┌────────

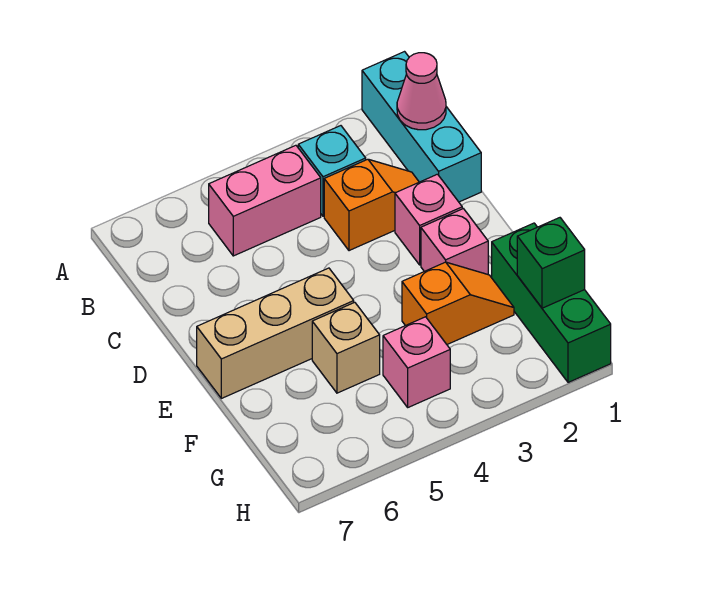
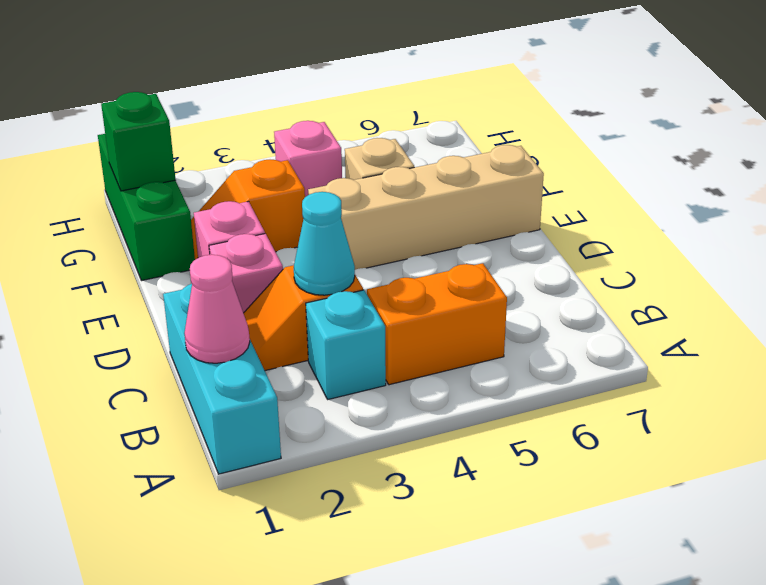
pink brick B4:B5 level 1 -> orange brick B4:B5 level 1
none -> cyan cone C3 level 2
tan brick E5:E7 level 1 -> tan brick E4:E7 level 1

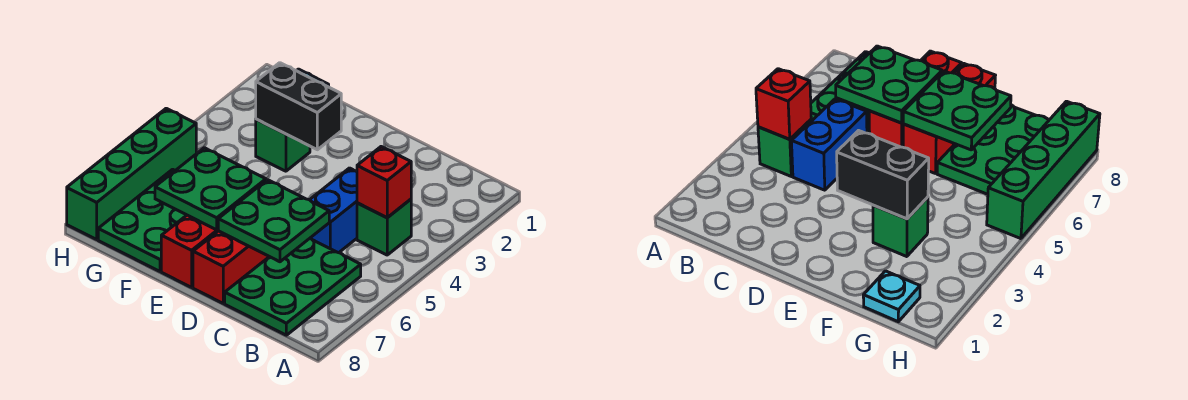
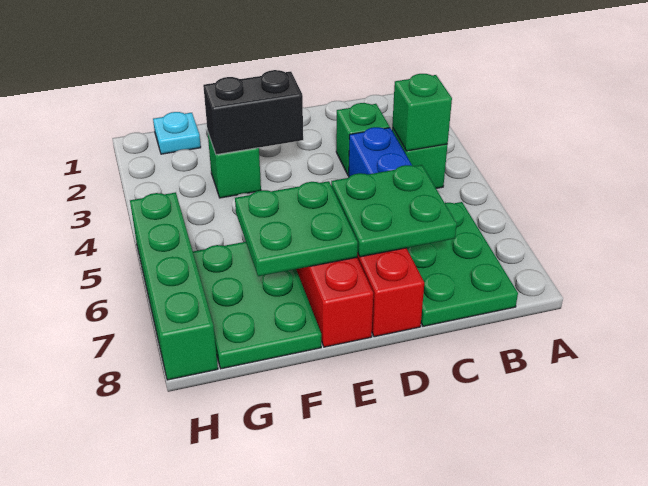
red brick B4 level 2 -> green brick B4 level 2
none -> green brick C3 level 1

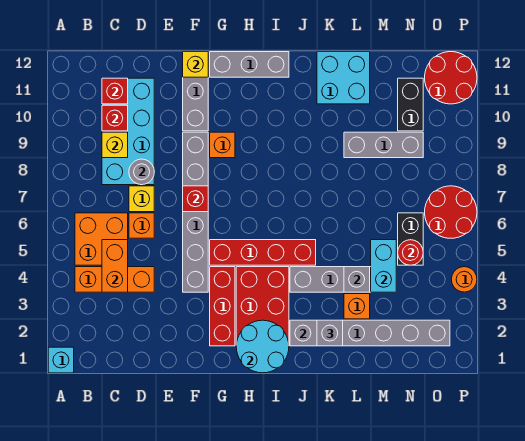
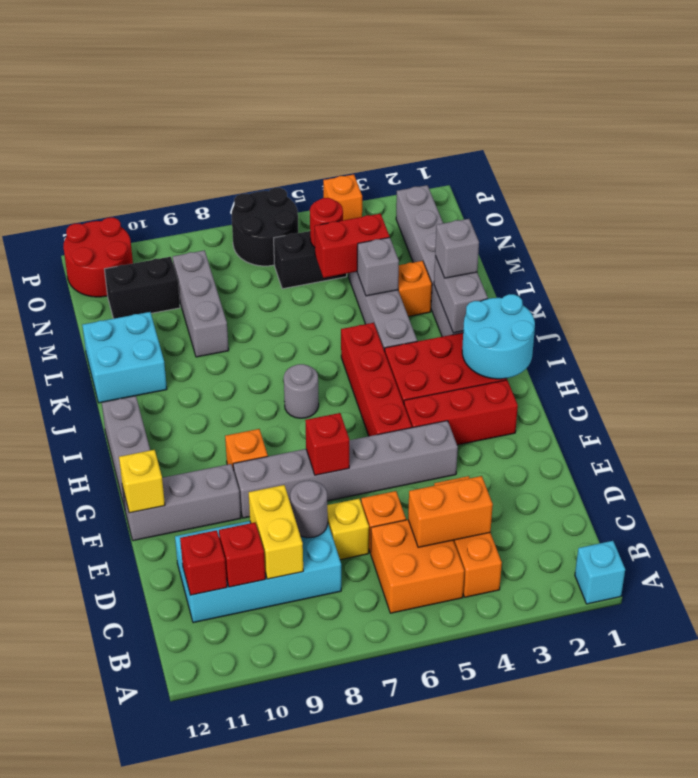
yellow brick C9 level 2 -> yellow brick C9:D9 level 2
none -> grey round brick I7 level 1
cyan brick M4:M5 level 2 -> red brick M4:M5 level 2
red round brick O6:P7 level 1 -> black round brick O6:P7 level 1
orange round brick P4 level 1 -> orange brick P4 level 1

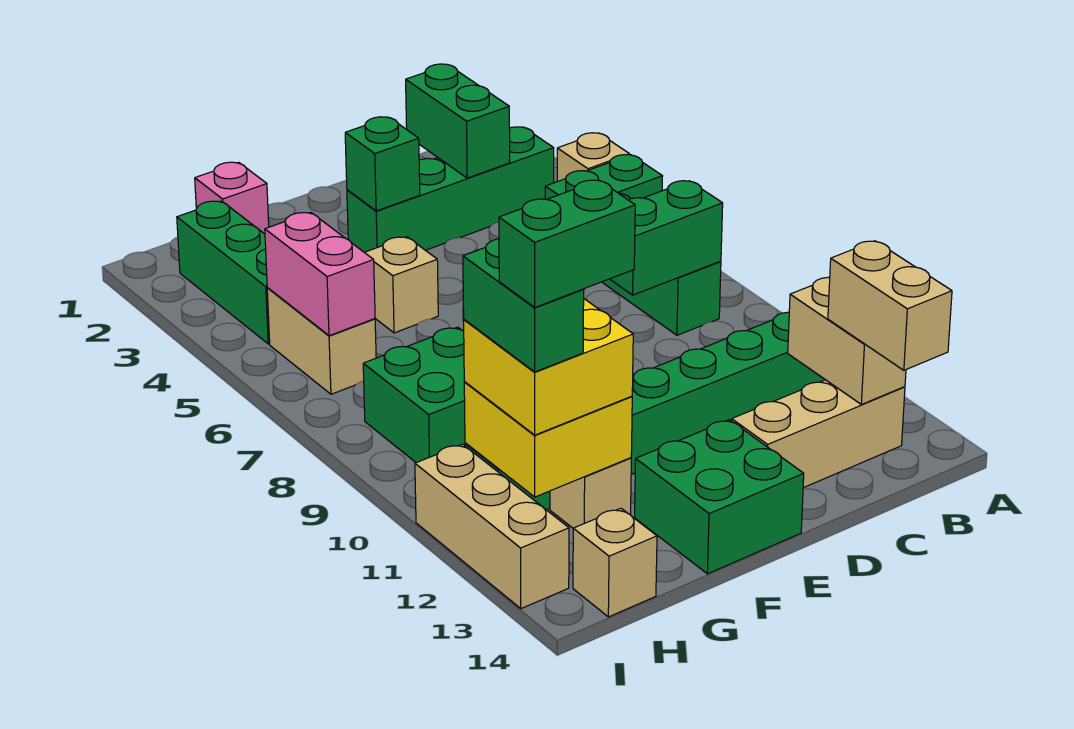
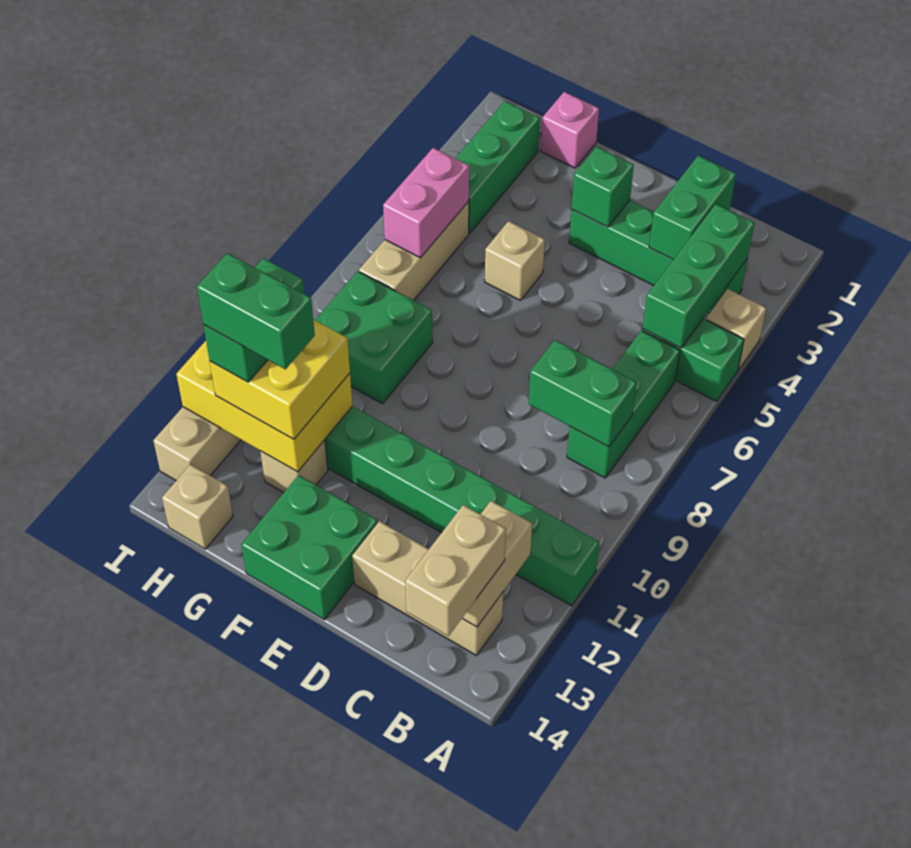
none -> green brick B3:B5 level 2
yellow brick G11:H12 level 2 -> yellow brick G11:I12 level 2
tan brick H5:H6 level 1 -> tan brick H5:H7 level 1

└────────

_TASK PROMPT_
Output every record verbatim, skipping images.

_THE COMPLETED TASK_
pink brick B4:B5 level 1 -> orange brick B4:B5 level 1
none -> cyan cone C3 level 2
tan brick E5:E7 level 1 -> tan brick E4:E7 level 1

red brick B4 level 2 -> green brick B4 level 2
none -> green brick C3 level 1

yellow brick C9 level 2 -> yellow brick C9:D9 level 2
none -> grey round brick I7 level 1
cyan brick M4:M5 level 2 -> red brick M4:M5 level 2
red round brick O6:P7 level 1 -> black round brick O6:P7 level 1
orange round brick P4 level 1 -> orange brick P4 level 1

none -> green brick B3:B5 level 2
yellow brick G11:H12 level 2 -> yellow brick G11:I12 level 2
tan brick H5:H6 level 1 -> tan brick H5:H7 level 1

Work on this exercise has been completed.